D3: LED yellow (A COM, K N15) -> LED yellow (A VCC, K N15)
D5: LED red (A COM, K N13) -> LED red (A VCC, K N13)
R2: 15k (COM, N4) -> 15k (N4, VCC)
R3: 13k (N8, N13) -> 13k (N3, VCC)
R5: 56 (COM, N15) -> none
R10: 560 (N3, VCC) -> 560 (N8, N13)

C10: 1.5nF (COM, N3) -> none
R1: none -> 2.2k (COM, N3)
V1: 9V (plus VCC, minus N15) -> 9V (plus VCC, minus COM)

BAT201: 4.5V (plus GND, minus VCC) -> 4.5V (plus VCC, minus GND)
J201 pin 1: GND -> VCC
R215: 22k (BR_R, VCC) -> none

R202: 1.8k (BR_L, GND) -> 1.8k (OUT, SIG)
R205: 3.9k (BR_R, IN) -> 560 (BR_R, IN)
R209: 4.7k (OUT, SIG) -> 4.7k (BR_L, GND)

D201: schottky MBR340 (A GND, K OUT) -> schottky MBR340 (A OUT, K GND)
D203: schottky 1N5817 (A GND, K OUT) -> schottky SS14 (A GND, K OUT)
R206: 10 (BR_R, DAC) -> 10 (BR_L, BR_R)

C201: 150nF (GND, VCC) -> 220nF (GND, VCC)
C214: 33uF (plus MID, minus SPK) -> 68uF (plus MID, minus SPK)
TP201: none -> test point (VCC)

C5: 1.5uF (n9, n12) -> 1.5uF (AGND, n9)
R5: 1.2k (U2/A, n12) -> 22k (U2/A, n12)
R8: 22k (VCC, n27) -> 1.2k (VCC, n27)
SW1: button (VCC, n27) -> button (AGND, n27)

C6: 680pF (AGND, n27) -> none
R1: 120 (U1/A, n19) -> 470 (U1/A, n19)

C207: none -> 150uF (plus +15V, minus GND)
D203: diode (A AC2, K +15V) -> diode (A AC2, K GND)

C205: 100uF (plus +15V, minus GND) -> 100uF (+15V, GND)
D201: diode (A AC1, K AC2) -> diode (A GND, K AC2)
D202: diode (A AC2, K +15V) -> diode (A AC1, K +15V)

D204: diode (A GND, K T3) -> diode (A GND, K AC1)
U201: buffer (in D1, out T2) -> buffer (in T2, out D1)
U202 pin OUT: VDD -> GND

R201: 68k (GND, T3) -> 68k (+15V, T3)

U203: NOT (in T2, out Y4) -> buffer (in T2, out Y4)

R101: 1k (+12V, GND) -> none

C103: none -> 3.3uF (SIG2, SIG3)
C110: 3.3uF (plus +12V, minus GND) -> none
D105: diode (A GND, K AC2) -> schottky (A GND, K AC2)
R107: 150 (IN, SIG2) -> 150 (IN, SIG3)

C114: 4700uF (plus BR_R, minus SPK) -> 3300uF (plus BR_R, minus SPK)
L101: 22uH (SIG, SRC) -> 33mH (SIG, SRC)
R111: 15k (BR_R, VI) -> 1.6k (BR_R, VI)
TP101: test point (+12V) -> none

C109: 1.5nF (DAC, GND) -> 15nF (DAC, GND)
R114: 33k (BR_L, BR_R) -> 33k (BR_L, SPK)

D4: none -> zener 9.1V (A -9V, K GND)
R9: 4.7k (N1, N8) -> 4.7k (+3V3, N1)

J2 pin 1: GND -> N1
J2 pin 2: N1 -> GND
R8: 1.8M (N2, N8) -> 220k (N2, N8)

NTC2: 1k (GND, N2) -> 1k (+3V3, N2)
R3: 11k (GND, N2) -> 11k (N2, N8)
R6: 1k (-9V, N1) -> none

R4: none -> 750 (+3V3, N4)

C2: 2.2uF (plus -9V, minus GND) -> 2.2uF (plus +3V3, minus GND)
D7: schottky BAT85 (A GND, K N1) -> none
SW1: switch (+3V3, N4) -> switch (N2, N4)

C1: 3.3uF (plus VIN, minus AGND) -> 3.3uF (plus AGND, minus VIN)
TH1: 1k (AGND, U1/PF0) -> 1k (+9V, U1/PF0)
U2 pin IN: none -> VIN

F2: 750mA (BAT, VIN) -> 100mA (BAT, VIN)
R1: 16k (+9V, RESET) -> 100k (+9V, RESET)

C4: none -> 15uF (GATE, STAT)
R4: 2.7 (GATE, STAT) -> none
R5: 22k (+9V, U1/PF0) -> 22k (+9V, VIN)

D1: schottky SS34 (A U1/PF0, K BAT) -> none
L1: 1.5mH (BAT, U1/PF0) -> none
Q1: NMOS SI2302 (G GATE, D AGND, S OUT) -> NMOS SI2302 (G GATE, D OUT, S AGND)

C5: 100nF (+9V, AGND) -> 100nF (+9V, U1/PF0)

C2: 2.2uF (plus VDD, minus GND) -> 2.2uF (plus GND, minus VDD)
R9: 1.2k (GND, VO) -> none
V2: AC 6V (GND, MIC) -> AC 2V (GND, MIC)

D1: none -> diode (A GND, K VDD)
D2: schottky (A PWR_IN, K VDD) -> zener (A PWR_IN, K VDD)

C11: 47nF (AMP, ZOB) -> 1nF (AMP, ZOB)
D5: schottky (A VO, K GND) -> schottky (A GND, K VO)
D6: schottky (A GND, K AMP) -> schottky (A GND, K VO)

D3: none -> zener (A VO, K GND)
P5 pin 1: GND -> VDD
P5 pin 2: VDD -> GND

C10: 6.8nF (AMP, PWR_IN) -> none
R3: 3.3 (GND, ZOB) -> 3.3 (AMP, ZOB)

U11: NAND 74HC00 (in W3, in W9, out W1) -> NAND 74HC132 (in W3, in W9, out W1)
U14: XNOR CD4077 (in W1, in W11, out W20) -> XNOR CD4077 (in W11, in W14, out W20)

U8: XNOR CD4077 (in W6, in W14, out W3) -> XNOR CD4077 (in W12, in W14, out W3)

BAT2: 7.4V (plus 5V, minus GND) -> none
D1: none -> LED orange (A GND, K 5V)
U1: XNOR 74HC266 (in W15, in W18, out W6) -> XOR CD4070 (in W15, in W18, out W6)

************

■ **Try it**
Nothing past the line containing "R206: 10 (BR_R, DAC) -> 10 (BR_L, BR_R)" should be restated; transcribe the material exactly from its first line through that line.

■ **Reply to the task**
D3: LED yellow (A COM, K N15) -> LED yellow (A VCC, K N15)
D5: LED red (A COM, K N13) -> LED red (A VCC, K N13)
R2: 15k (COM, N4) -> 15k (N4, VCC)
R3: 13k (N8, N13) -> 13k (N3, VCC)
R5: 56 (COM, N15) -> none
R10: 560 (N3, VCC) -> 560 (N8, N13)

C10: 1.5nF (COM, N3) -> none
R1: none -> 2.2k (COM, N3)
V1: 9V (plus VCC, minus N15) -> 9V (plus VCC, minus COM)

BAT201: 4.5V (plus GND, minus VCC) -> 4.5V (plus VCC, minus GND)
J201 pin 1: GND -> VCC
R215: 22k (BR_R, VCC) -> none

R202: 1.8k (BR_L, GND) -> 1.8k (OUT, SIG)
R205: 3.9k (BR_R, IN) -> 560 (BR_R, IN)
R209: 4.7k (OUT, SIG) -> 4.7k (BR_L, GND)

D201: schottky MBR340 (A GND, K OUT) -> schottky MBR340 (A OUT, K GND)
D203: schottky 1N5817 (A GND, K OUT) -> schottky SS14 (A GND, K OUT)
R206: 10 (BR_R, DAC) -> 10 (BR_L, BR_R)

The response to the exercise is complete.